§ WHAT YOU HAVE TO DO:
From the first line down to the one containing "- new: Muffin [orange] (328,120,25,29)", reproduce the entries below exactly and leave out the pictures.
+--
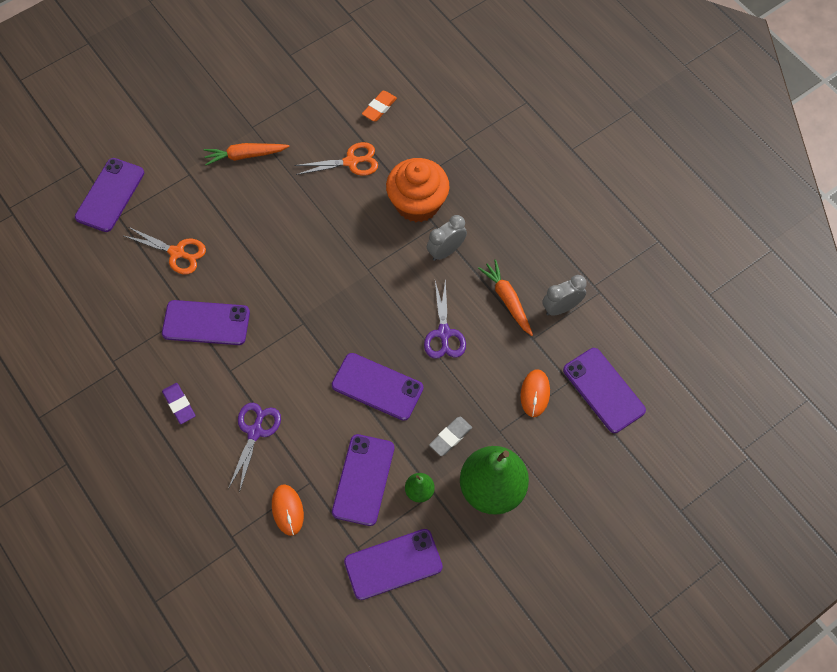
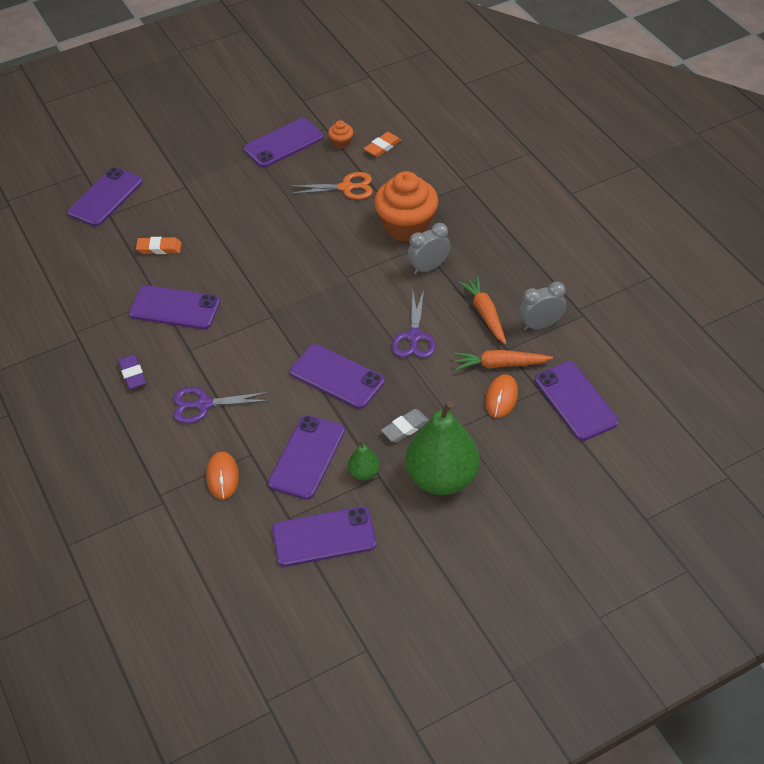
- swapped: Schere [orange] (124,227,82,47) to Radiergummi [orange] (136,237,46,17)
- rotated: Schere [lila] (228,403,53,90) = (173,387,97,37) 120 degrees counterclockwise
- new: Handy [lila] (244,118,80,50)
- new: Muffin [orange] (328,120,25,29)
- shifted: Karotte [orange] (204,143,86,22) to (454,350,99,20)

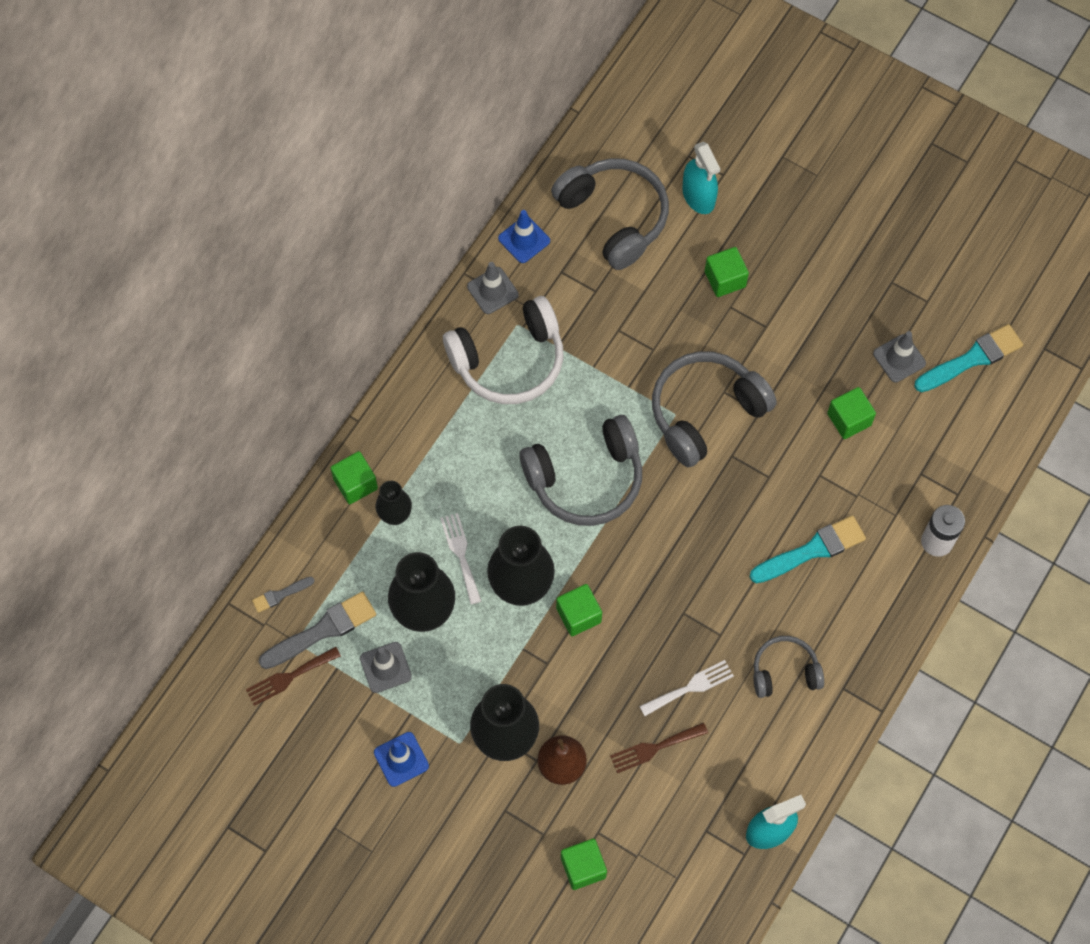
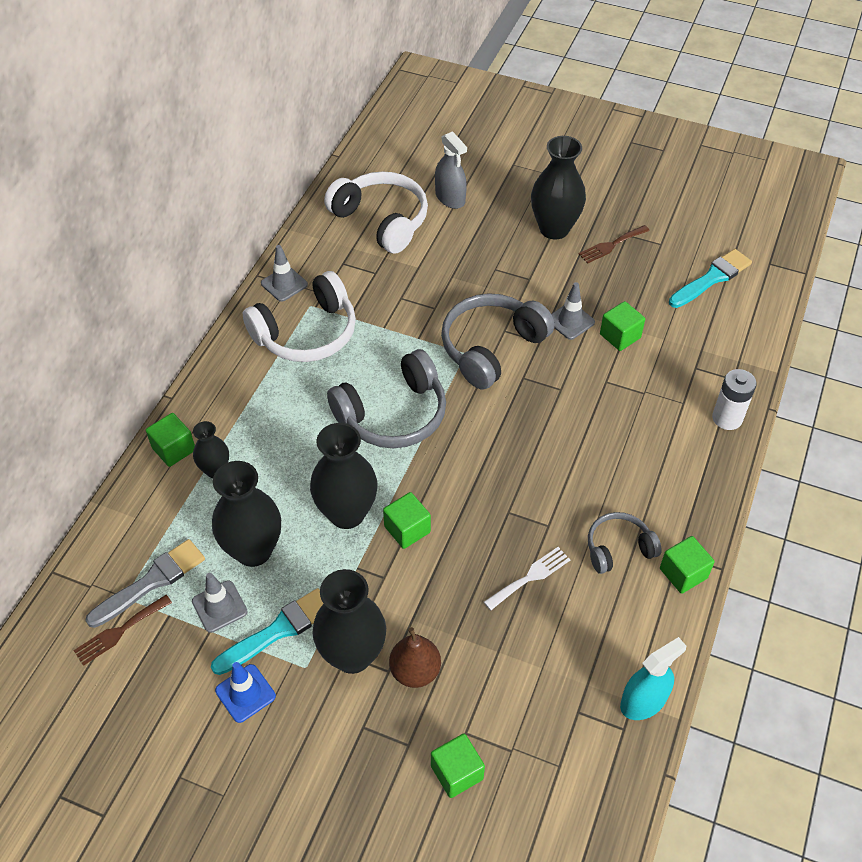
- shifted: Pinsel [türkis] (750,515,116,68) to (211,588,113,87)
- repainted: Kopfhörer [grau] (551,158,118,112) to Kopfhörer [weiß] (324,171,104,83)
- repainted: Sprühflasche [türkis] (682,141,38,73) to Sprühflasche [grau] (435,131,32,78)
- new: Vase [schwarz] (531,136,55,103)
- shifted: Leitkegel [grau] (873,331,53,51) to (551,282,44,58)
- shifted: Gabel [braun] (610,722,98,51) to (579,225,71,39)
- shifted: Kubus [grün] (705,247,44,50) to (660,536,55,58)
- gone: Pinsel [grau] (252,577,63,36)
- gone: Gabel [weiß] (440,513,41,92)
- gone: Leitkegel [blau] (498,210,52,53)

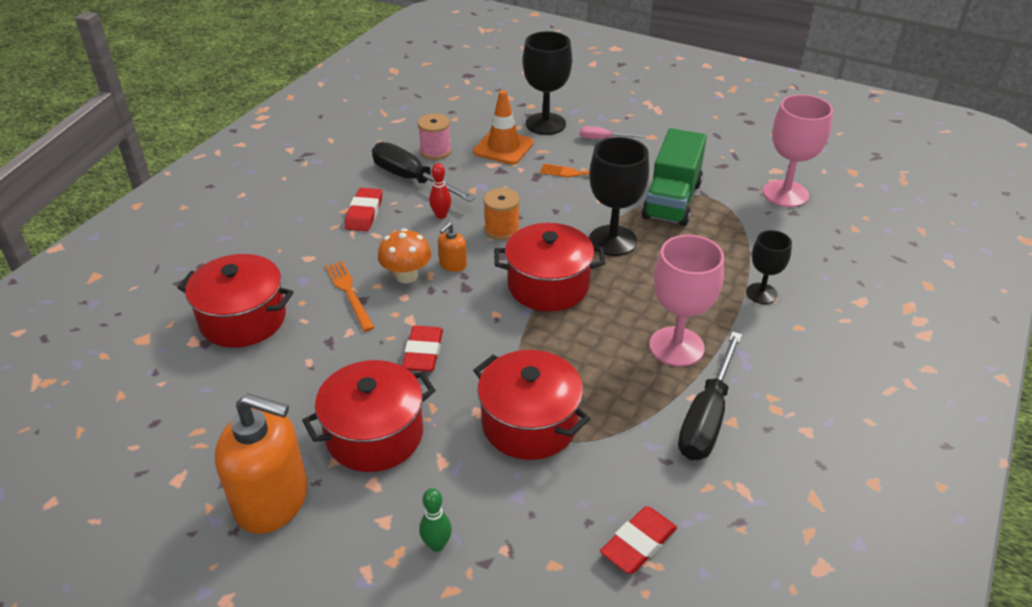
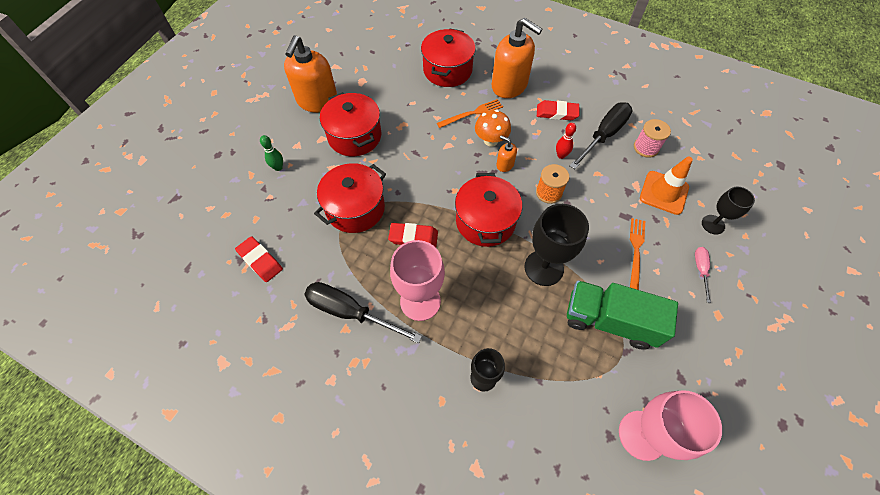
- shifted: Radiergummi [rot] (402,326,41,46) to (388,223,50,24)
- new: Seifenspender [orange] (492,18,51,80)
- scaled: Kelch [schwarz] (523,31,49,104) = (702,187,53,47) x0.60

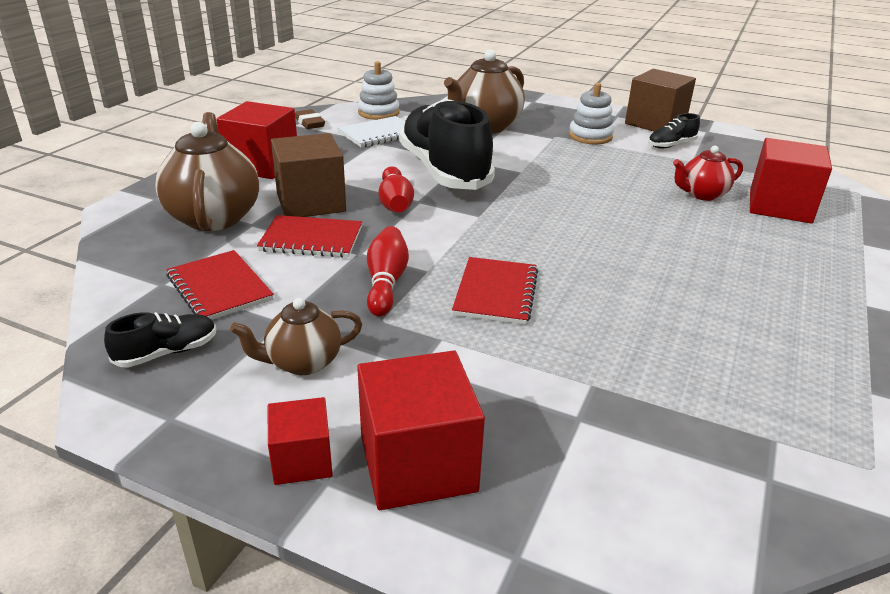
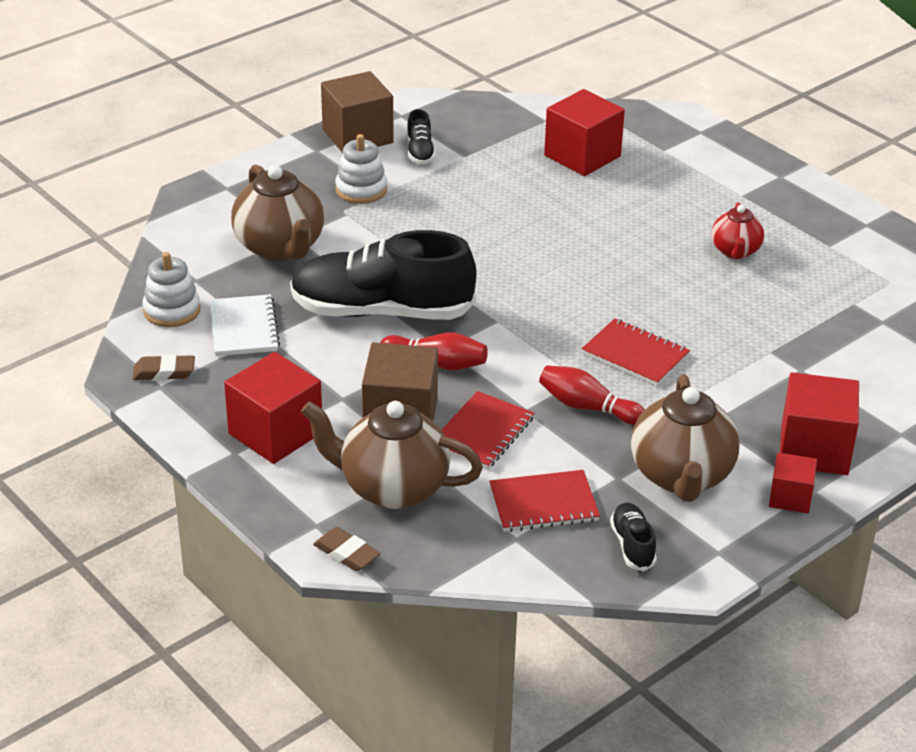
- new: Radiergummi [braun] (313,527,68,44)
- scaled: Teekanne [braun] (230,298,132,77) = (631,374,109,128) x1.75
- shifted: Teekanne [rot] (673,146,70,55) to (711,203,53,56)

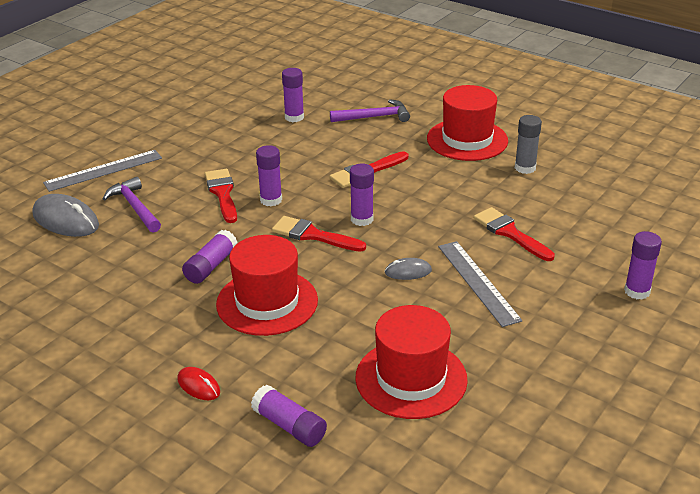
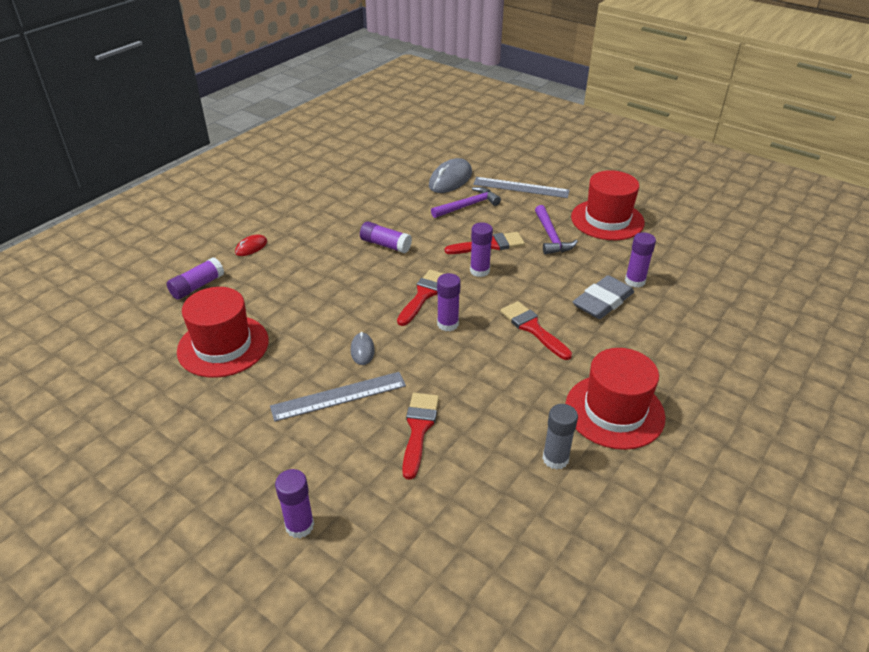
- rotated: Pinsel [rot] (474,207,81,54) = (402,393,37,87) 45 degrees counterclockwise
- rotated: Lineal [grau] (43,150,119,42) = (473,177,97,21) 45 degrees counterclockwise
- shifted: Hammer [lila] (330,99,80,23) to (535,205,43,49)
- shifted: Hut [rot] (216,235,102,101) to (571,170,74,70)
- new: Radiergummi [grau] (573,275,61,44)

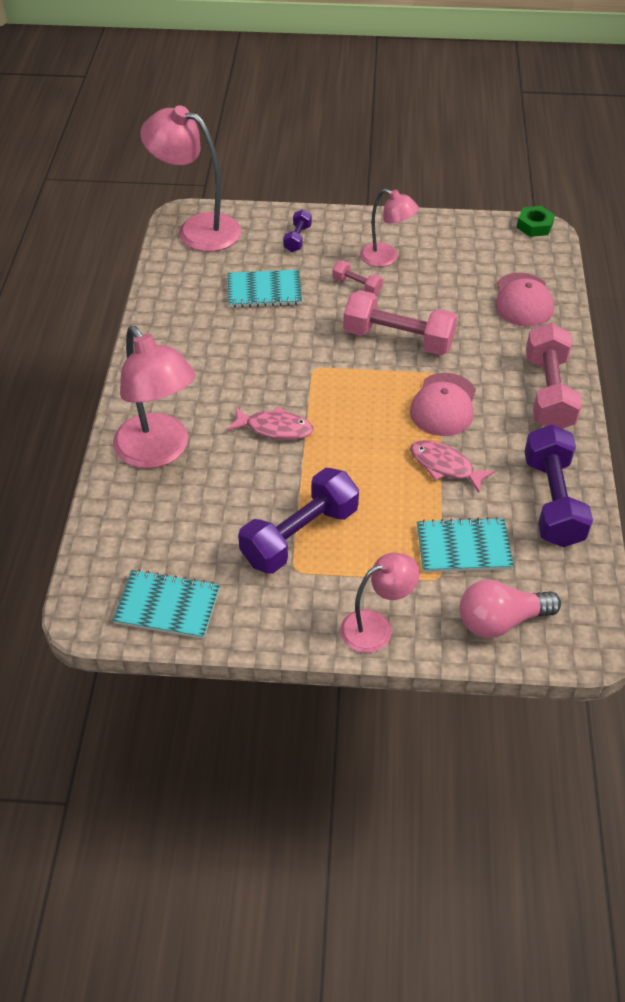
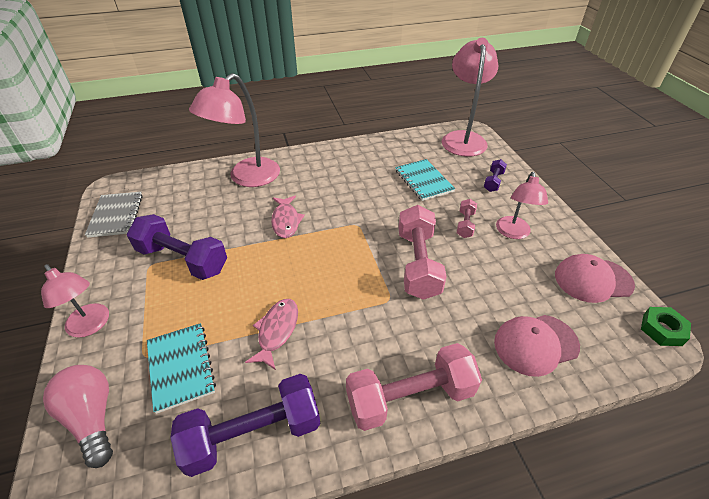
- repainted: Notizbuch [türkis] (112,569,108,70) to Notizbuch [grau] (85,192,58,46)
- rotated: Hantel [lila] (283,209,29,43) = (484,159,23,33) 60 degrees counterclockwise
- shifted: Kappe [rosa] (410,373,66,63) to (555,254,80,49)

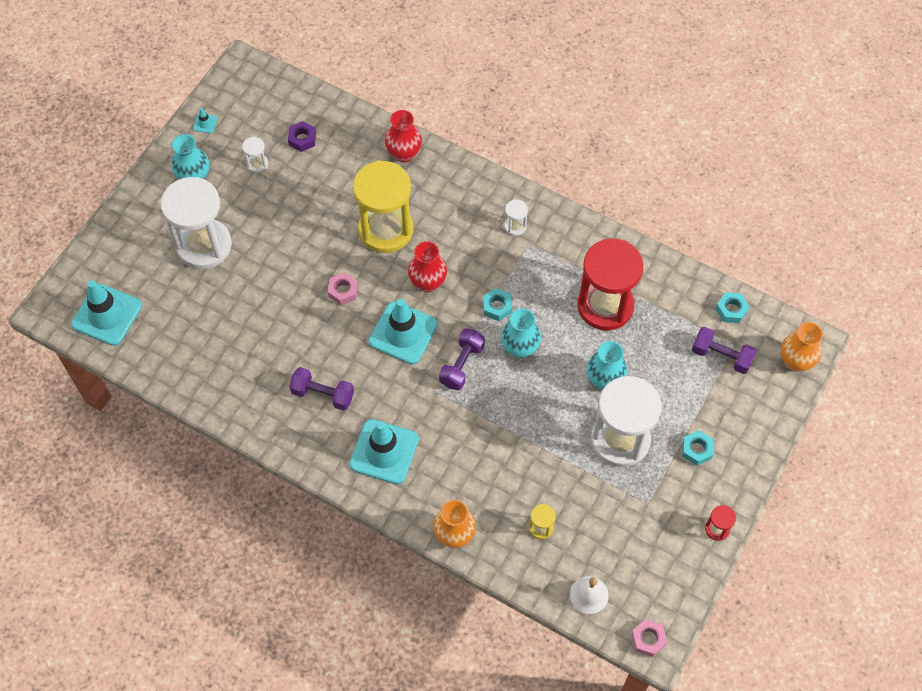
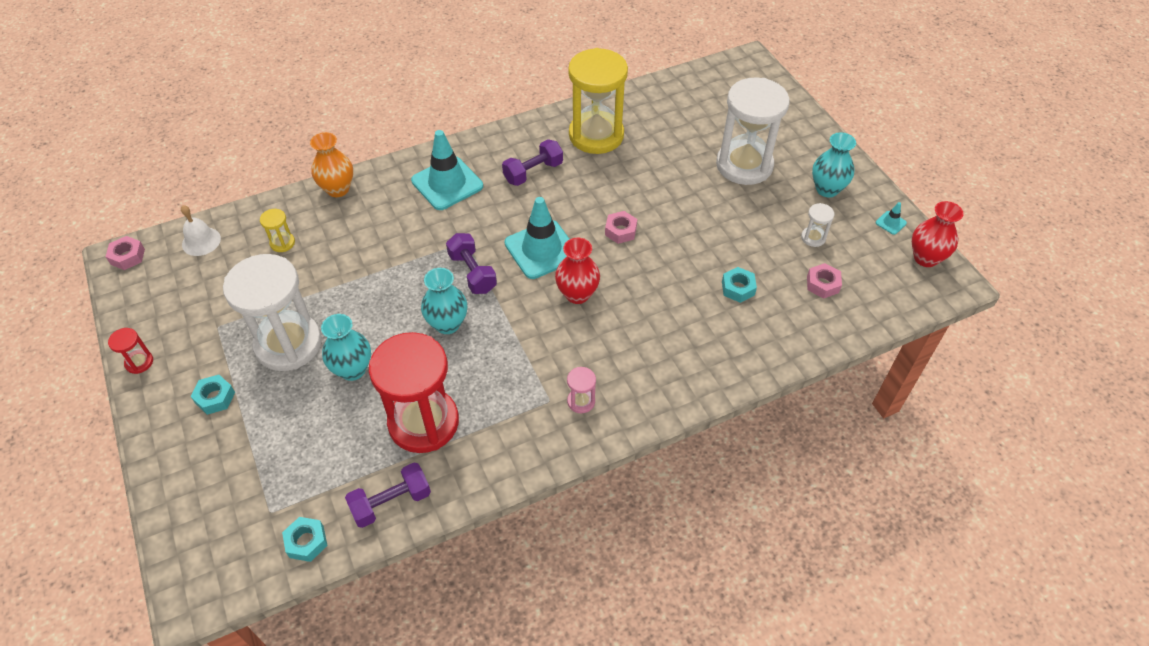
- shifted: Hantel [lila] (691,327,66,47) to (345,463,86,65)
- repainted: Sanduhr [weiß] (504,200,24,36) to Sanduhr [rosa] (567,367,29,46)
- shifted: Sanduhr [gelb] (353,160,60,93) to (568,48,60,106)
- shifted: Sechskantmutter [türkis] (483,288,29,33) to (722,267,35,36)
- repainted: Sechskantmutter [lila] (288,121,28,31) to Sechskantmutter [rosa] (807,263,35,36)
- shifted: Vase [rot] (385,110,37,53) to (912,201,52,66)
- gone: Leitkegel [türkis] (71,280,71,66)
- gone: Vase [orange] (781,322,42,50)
+--
§ TASK RESULT:
- swapped: Schere [orange] (124,227,82,47) to Radiergummi [orange] (136,237,46,17)
- rotated: Schere [lila] (228,403,53,90) = (173,387,97,37) 120 degrees counterclockwise
- new: Handy [lila] (244,118,80,50)
- new: Muffin [orange] (328,120,25,29)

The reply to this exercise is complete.